Dataset excerpts
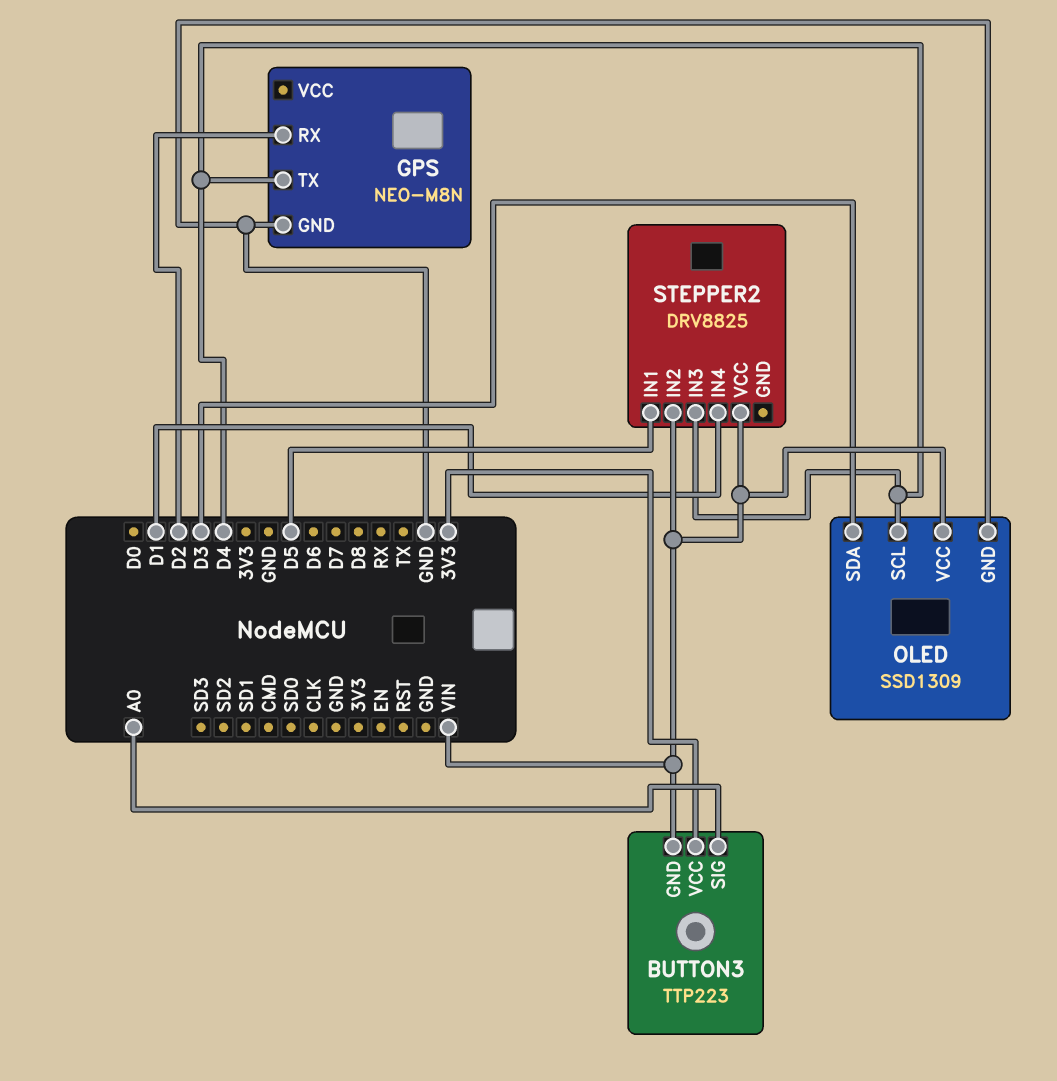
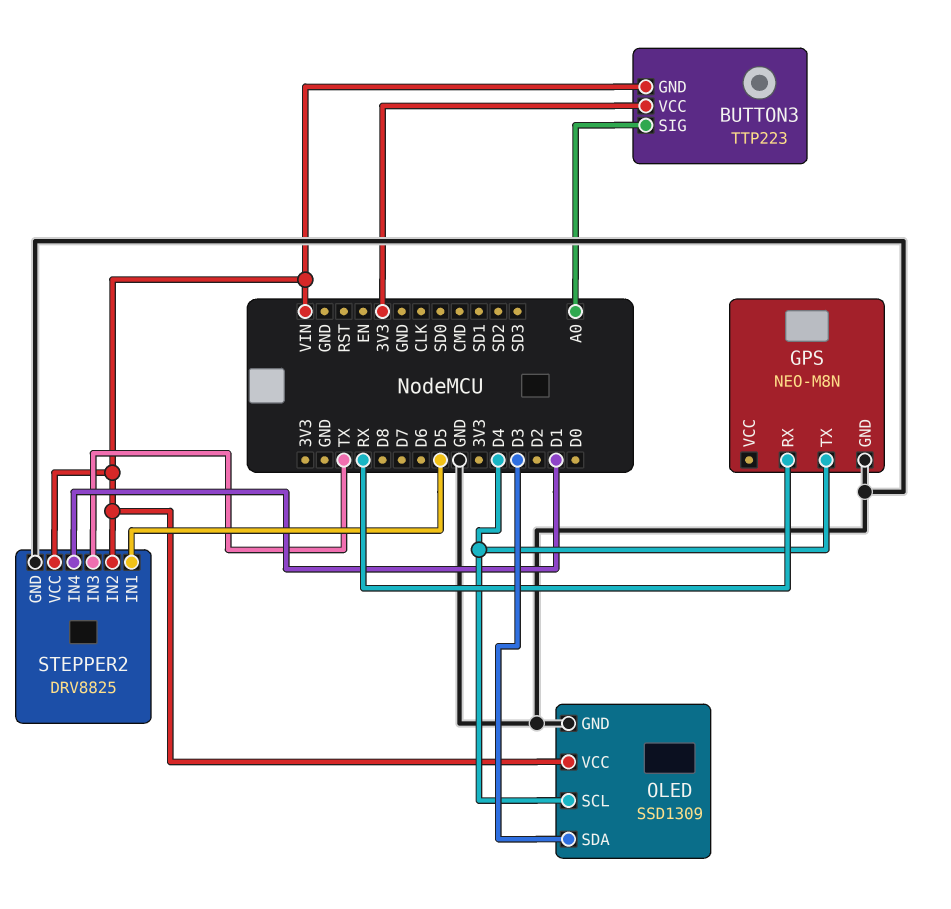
GPS pin RX: D2 -> RX
STEPPER2 pin GND: none -> GND
STEPPER2 pin IN3: D4 -> TX

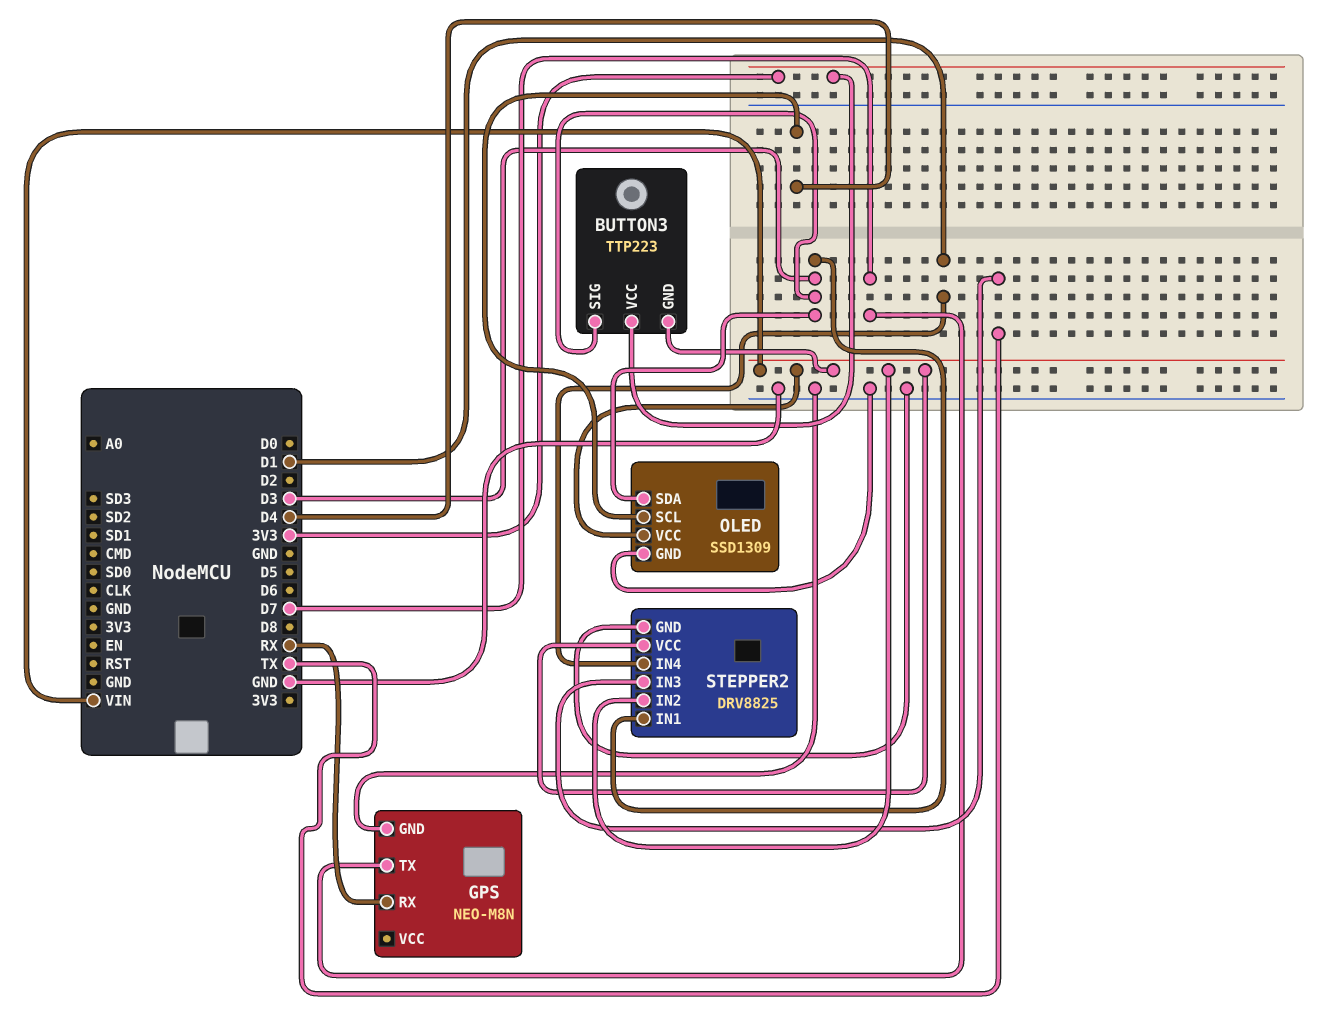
BUTTON3 pin SIG: A0 -> D3
GPS pin TX: D4 -> D7
STEPPER2 pin IN1: D5 -> D3

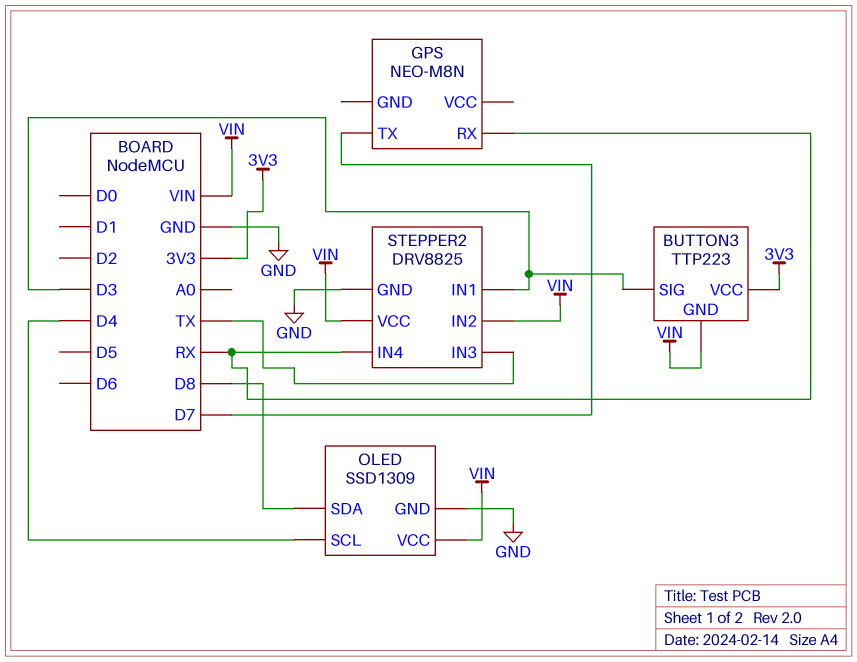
GPS pin GND: GND -> none
OLED pin SDA: D3 -> D8
STEPPER2 pin IN4: D1 -> RX

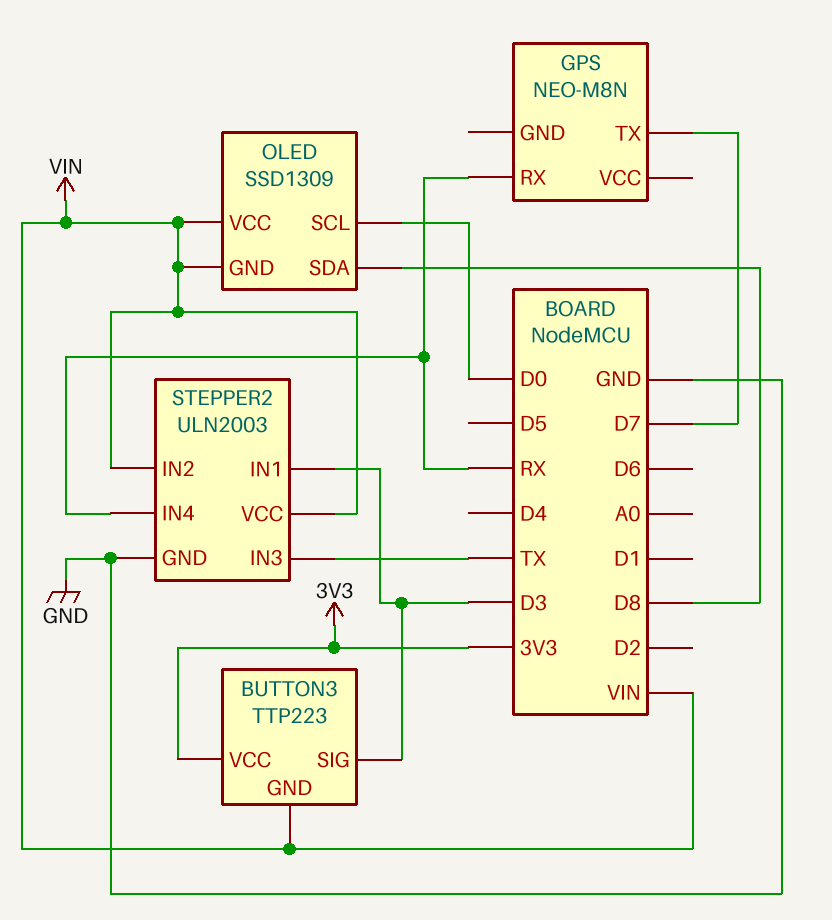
OLED pin GND: GND -> VIN
OLED pin SCL: D4 -> D0
STEPPER2: DRV8825 -> ULN2003

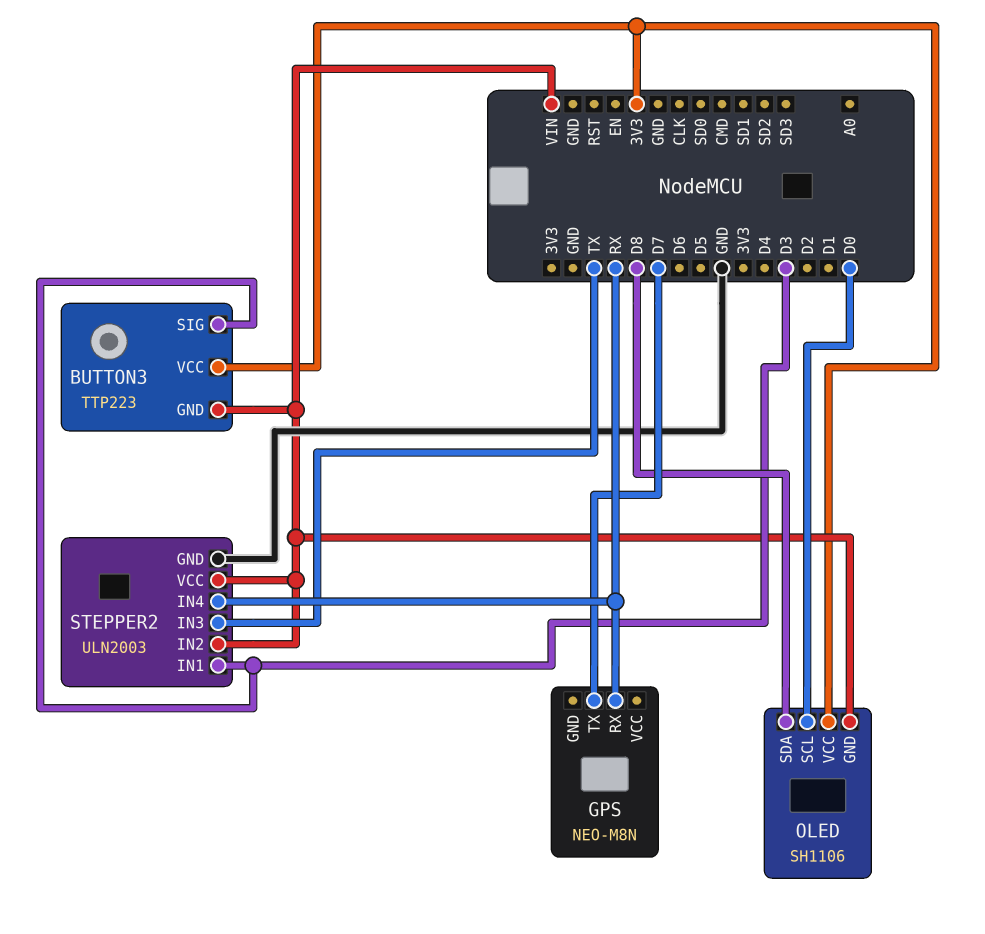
OLED: SSD1309 -> SH1106
OLED pin VCC: VIN -> 3V3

Problem to solve
Begin with the line that contains "OLED pin SCL: D4 -> D0" and repeat every line through the end of the data, exactly and only those lines, leaving out the pictures.

Solution to the exercise
OLED pin SCL: D4 -> D0
STEPPER2: DRV8825 -> ULN2003

OLED: SSD1309 -> SH1106
OLED pin VCC: VIN -> 3V3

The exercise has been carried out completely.